*ACTIVITY*
Please return every line in the entries below with the word "none" in it.

Data excerpts:

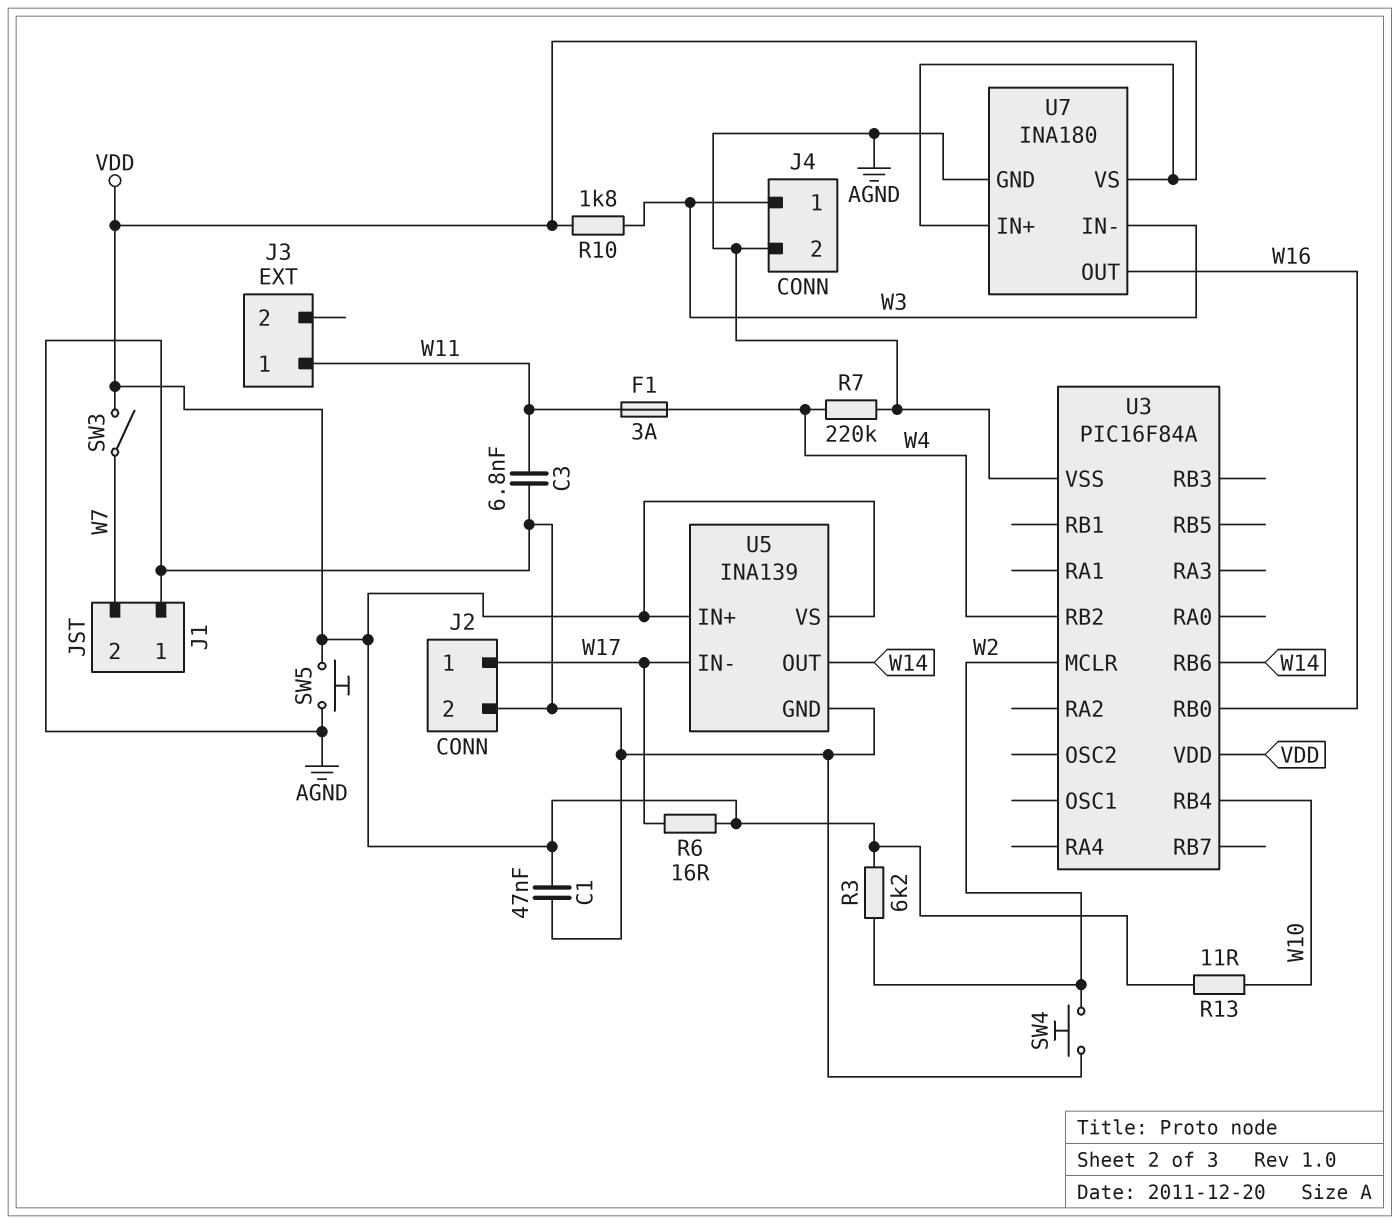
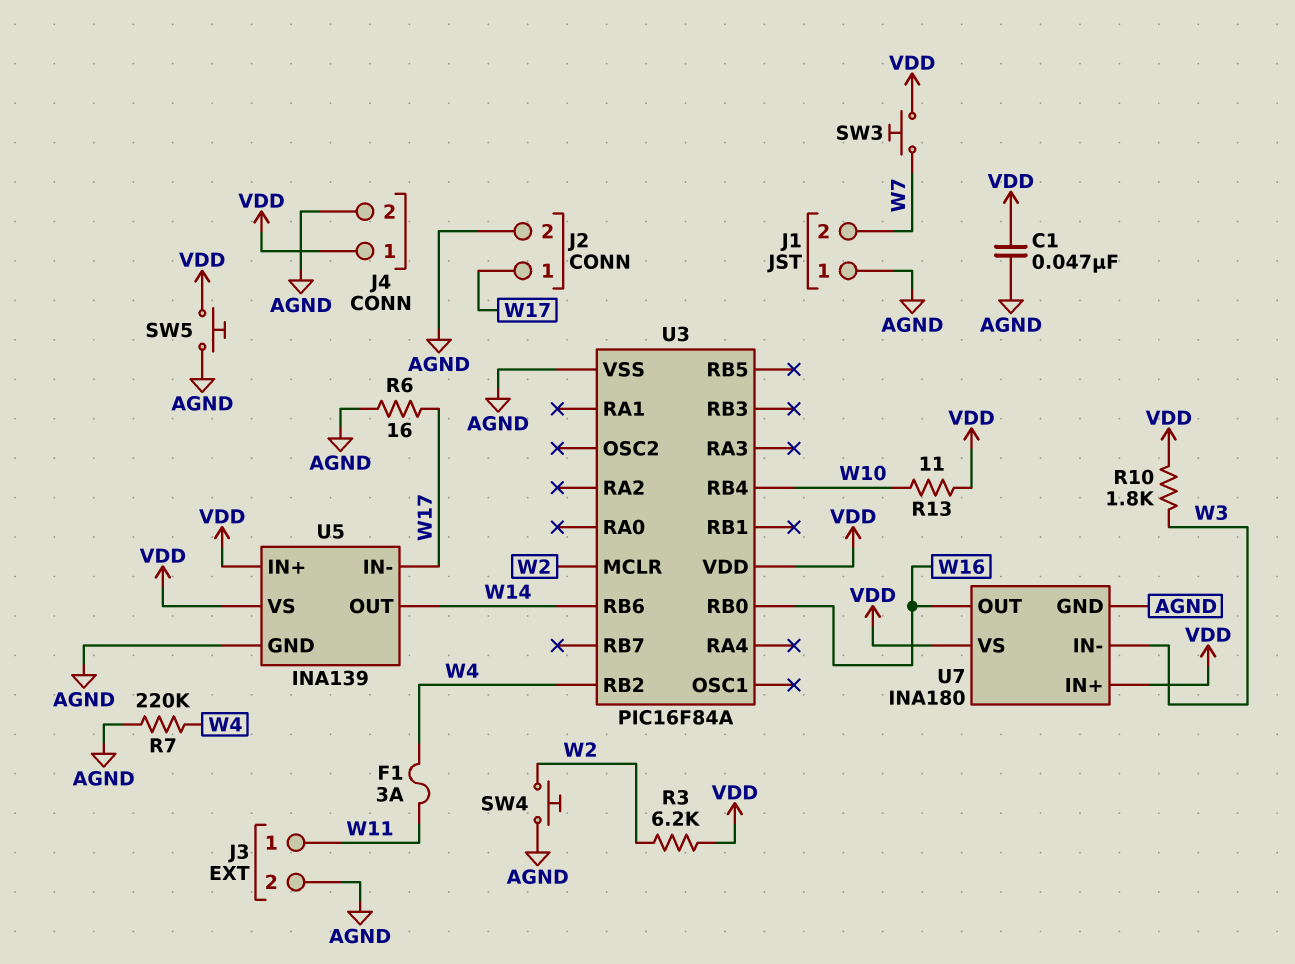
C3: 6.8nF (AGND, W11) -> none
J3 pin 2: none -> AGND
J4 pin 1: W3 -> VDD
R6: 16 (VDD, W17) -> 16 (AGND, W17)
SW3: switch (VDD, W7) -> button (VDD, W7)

*OUTPUT*
C3: 6.8nF (AGND, W11) -> none
J3 pin 2: none -> AGND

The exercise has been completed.